* [The task]: Lines holding the string "none": copy each one from the listing below.

* [Provided material]:
------------------------------------
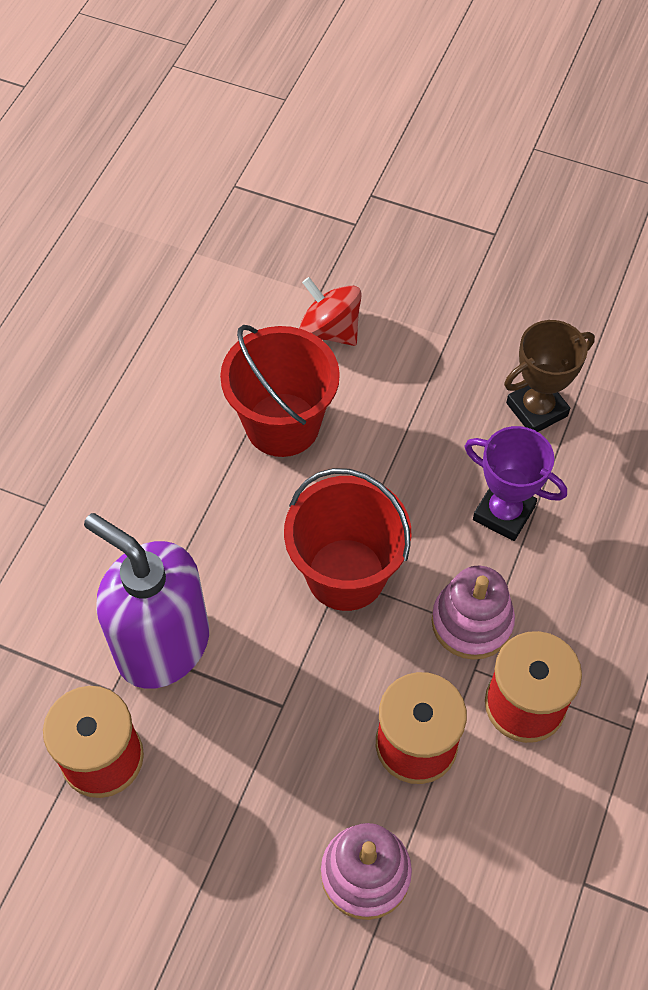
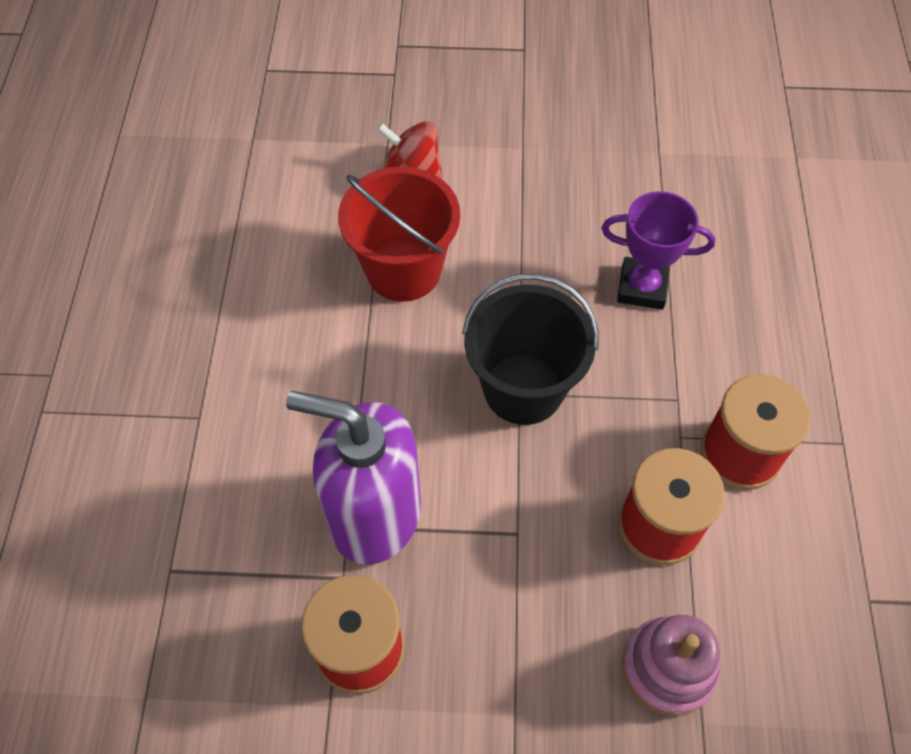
camera: 20 degrees left, 0 degrees up
(346, 574) = (523, 388): red bucket -> black bucket
(472, 622) = (658, 394): pink stacking toy -> none
(536, 409) = (629, 188): brown trophy -> none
------------------------------------
* [Solution to this task]:
(472, 622) = (658, 394): pink stacking toy -> none
(536, 409) = (629, 188): brown trophy -> none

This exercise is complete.